▶ [EXERCISE REQUIREMENTS]:
Reproduce the whole listing word for word. Leave every image out.

------------------------

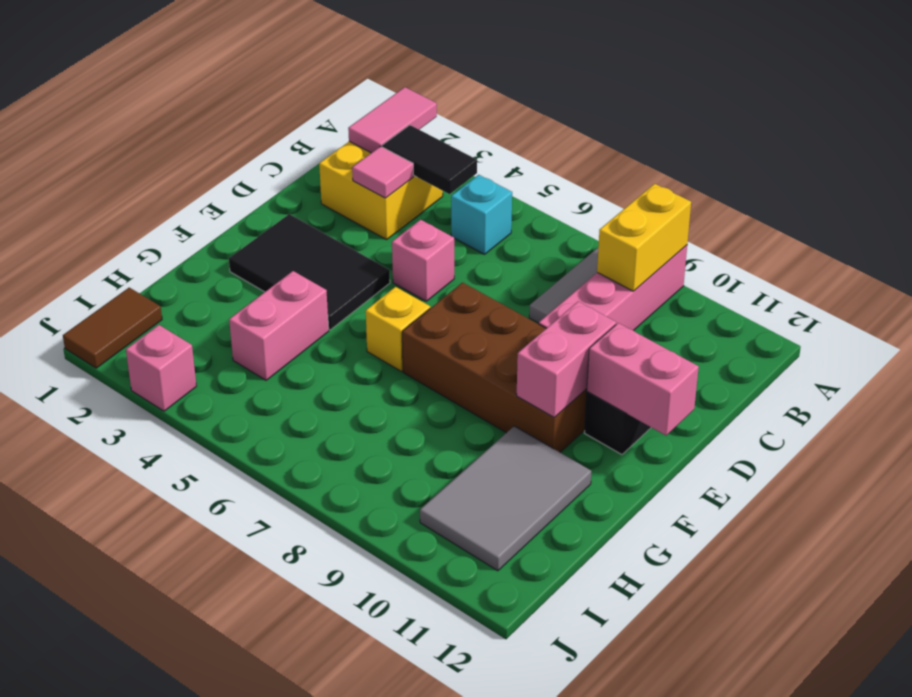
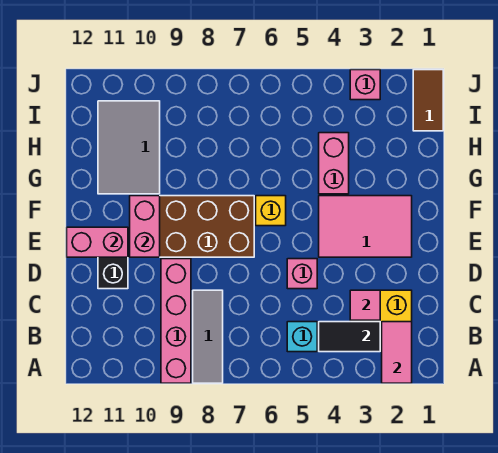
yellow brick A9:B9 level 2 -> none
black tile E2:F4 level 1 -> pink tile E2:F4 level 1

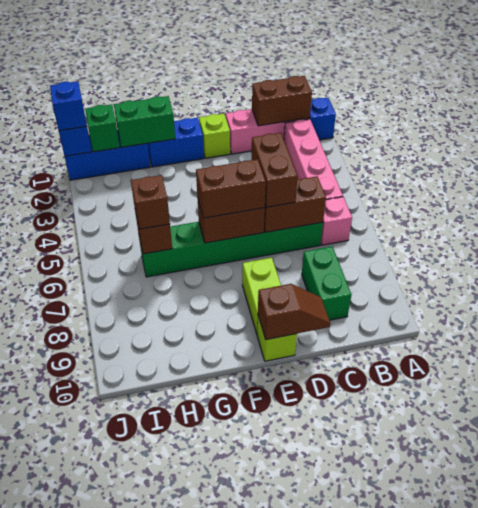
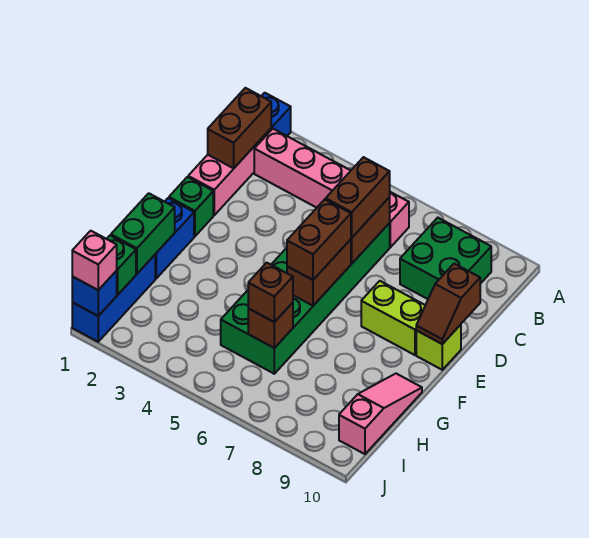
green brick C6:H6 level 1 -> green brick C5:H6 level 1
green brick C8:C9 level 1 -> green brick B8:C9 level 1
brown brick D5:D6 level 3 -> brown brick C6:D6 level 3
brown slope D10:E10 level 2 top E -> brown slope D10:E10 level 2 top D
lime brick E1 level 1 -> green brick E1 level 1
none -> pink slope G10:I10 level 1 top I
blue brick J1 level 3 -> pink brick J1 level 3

------------------------

▶ [WORKED SOLUTION]:
yellow brick A9:B9 level 2 -> none
black tile E2:F4 level 1 -> pink tile E2:F4 level 1

green brick C6:H6 level 1 -> green brick C5:H6 level 1
green brick C8:C9 level 1 -> green brick B8:C9 level 1
brown brick D5:D6 level 3 -> brown brick C6:D6 level 3
brown slope D10:E10 level 2 top E -> brown slope D10:E10 level 2 top D
lime brick E1 level 1 -> green brick E1 level 1
none -> pink slope G10:I10 level 1 top I
blue brick J1 level 3 -> pink brick J1 level 3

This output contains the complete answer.